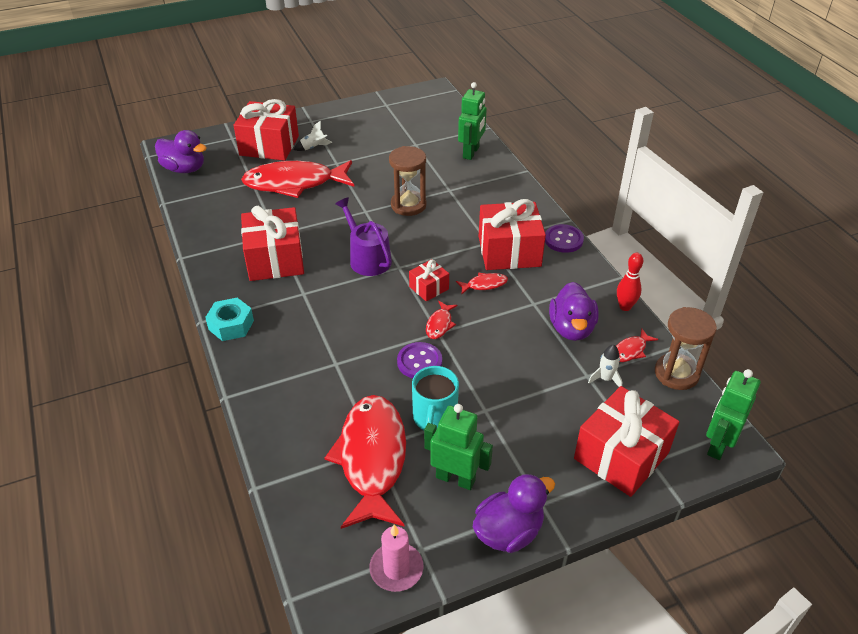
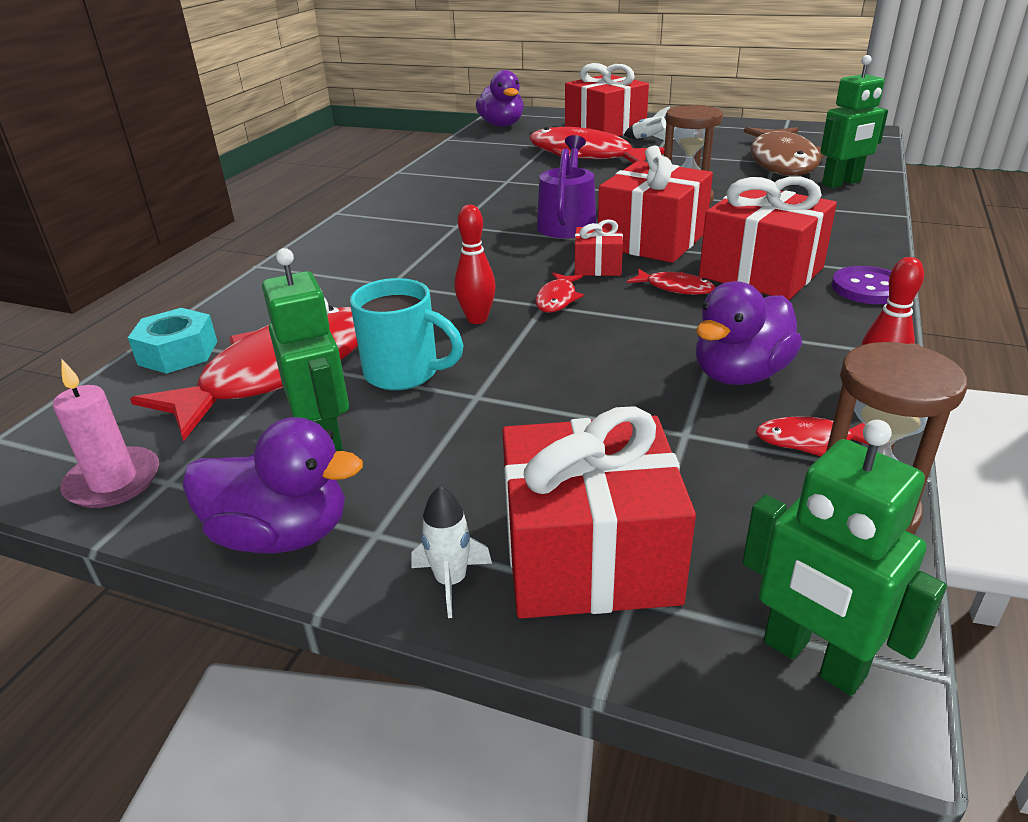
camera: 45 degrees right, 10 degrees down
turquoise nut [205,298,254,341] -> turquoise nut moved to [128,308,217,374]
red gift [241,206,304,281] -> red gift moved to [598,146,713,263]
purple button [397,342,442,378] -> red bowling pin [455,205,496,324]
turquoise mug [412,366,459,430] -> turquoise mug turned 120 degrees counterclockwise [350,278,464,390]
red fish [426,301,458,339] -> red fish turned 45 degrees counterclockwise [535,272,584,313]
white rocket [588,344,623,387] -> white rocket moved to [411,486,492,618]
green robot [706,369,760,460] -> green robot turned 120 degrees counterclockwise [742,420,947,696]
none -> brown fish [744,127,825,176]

____

Begin with the line that contains "green robot [706,369,760,460]" and print each line exactly until the data ends, including the last line.

green robot [706,369,760,460] -> green robot turned 120 degrees counterclockwise [742,420,947,696]
none -> brown fish [744,127,825,176]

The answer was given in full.